> **Job**:
What is needed here is an exact repetition of the records below, beginning at the line that has "camera: 55 degrees left, 10 degrees up" and stopping after the line that has "(550, 282) = (594, 237): yellow".

Scene images with change listings
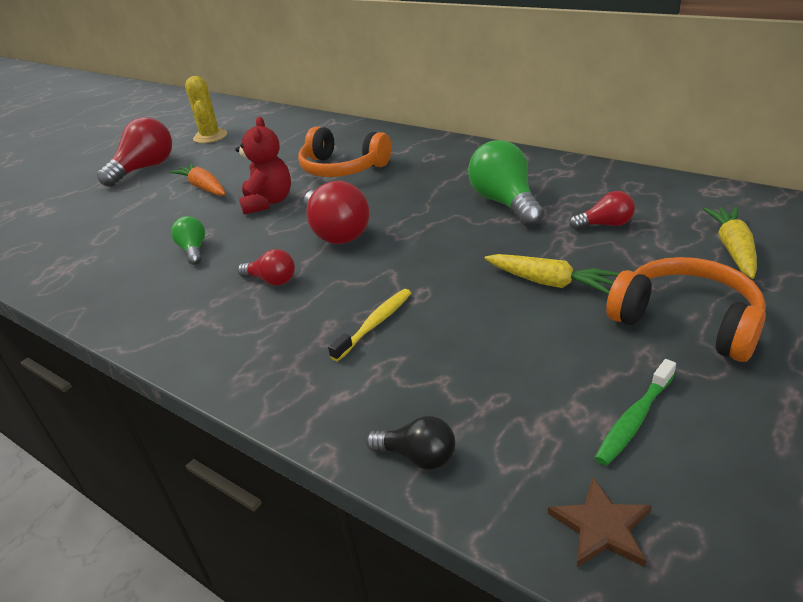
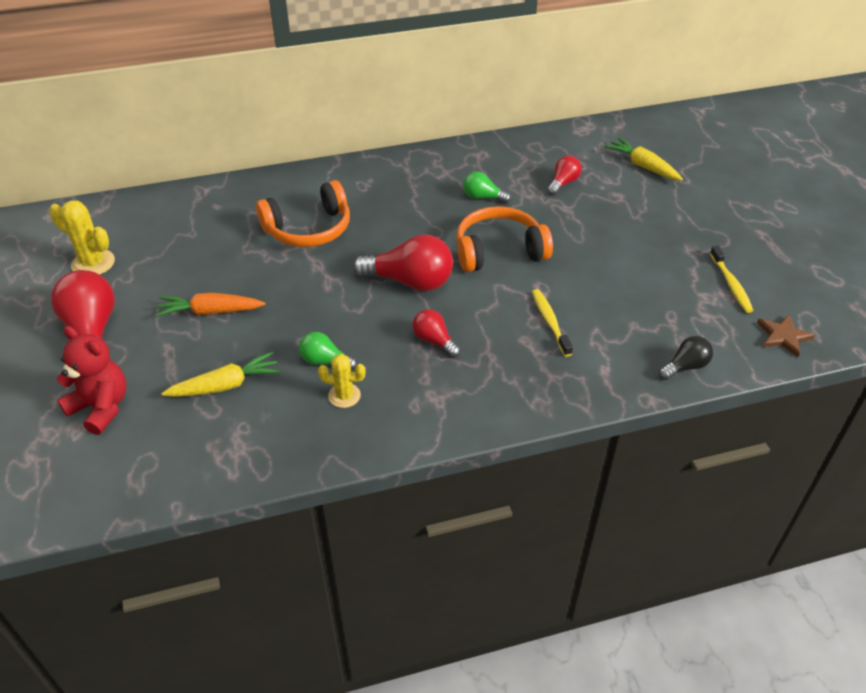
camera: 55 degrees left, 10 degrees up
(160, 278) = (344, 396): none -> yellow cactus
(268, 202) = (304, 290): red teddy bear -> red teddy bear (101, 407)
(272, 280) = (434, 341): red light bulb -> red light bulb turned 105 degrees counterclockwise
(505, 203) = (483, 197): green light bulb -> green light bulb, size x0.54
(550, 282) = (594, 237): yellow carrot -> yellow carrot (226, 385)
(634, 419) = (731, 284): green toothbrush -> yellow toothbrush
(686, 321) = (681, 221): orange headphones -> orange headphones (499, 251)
--
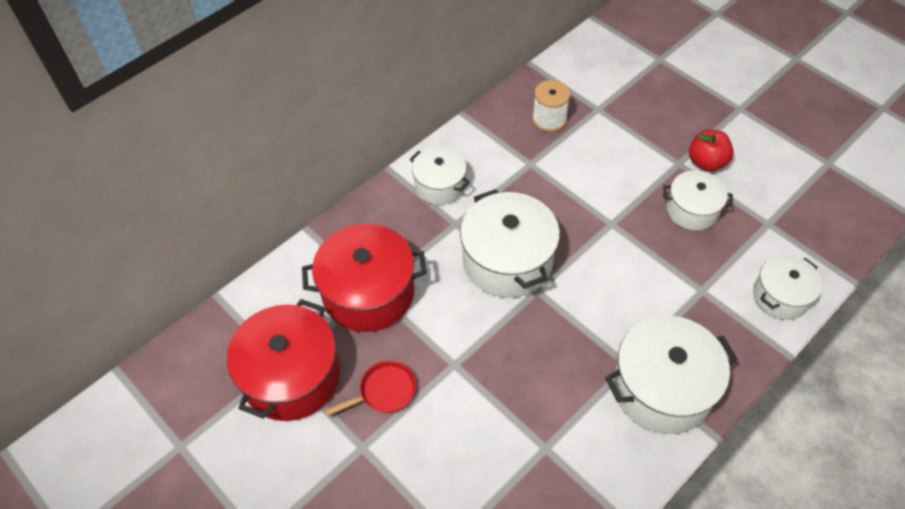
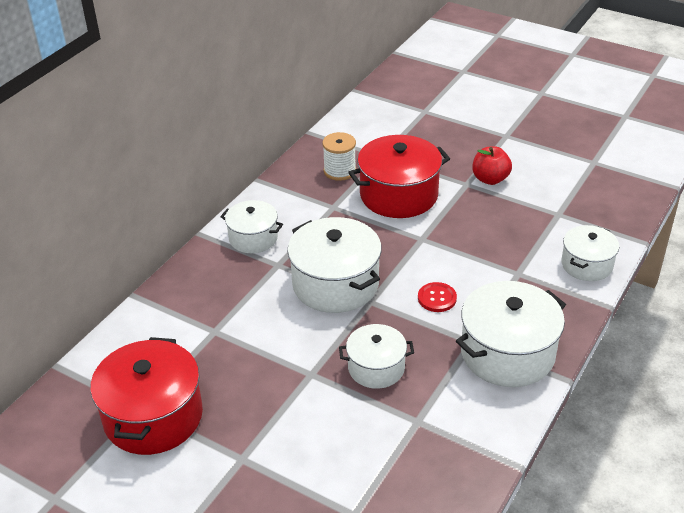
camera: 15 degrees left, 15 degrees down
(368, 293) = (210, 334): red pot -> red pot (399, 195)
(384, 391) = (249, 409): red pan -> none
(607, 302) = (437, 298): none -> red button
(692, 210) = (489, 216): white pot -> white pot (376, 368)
* * *
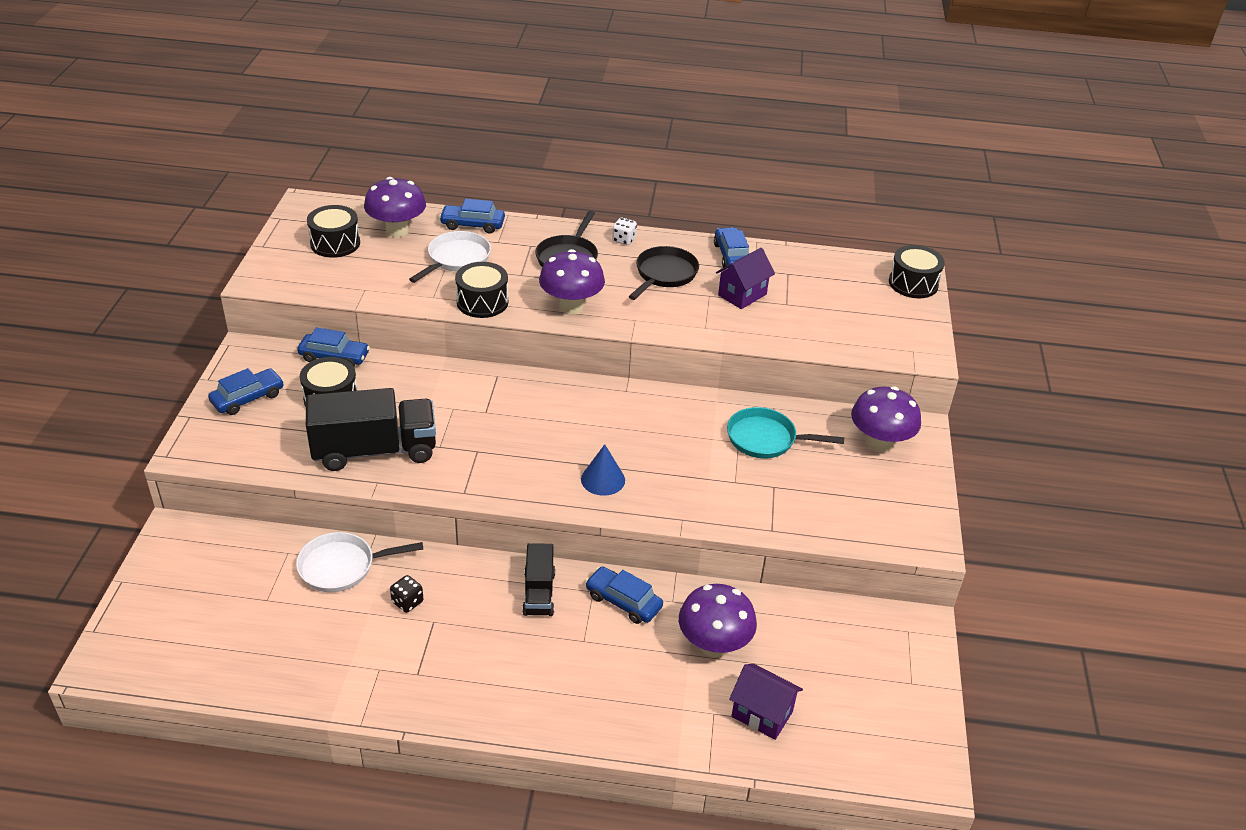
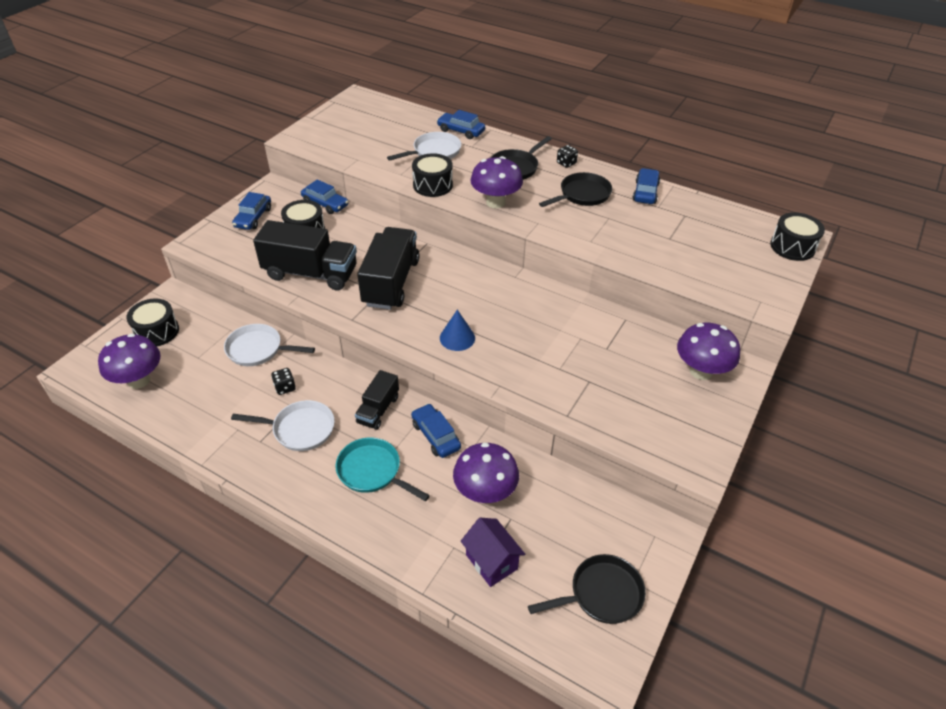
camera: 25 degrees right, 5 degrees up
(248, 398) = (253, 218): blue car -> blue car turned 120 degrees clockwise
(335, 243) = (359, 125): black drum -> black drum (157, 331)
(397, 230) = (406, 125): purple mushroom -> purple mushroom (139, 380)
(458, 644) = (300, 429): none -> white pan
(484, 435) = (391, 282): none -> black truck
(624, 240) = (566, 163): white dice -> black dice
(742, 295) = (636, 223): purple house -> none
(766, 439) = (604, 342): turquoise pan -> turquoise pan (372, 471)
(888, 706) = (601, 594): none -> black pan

> **Output below**:
camera: 55 degrees left, 10 degrees up
(160, 278) = (344, 396): none -> yellow cactus
(268, 202) = (304, 290): red teddy bear -> red teddy bear (101, 407)
(272, 280) = (434, 341): red light bulb -> red light bulb turned 105 degrees counterclockwise
(505, 203) = (483, 197): green light bulb -> green light bulb, size x0.54
(550, 282) = (594, 237): yellow carrot -> yellow carrot (226, 385)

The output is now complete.